## [Problem]
In the listing that follows, how many lines hold the string "round"? Answer with the number only.

## [Stored data]
▬▬▬

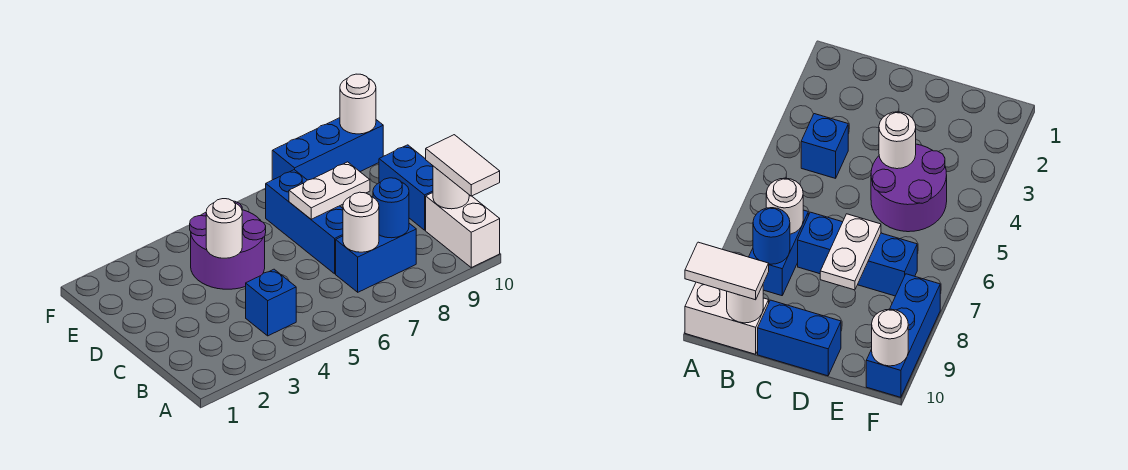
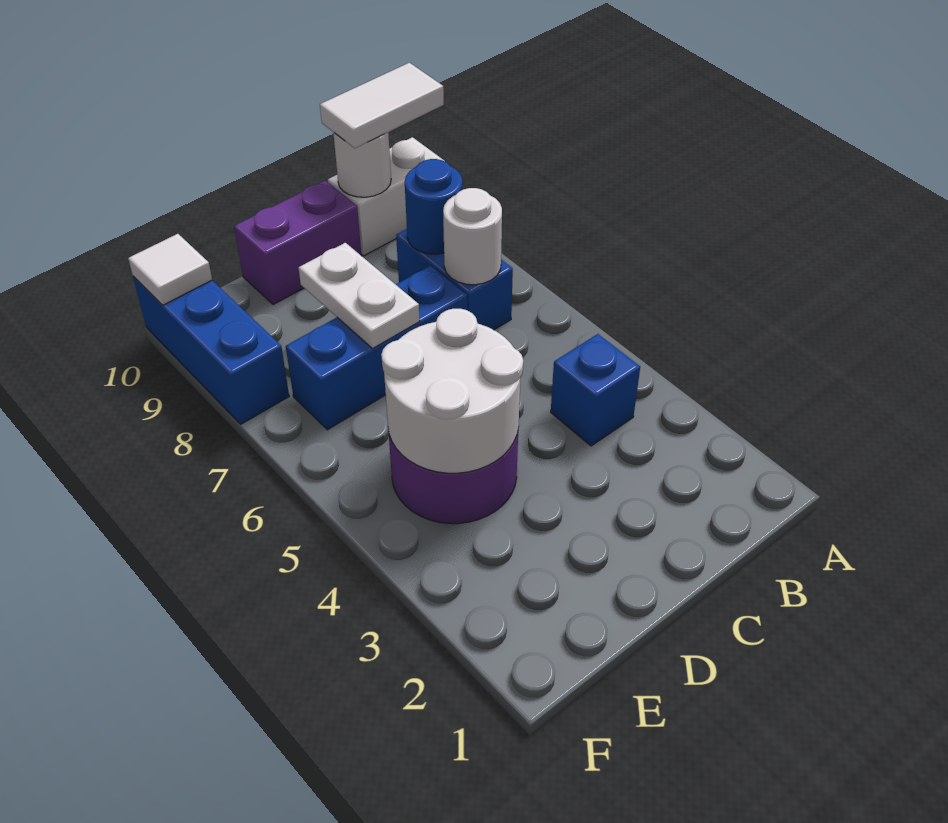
blue brick C10:D10 level 1 -> purple brick C10:D10 level 1
white round brick D4 level 2 -> white round brick D4:E5 level 2
white round brick F10 level 2 -> white tile F10 level 2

▬▬▬

## [Output for this exercise]
2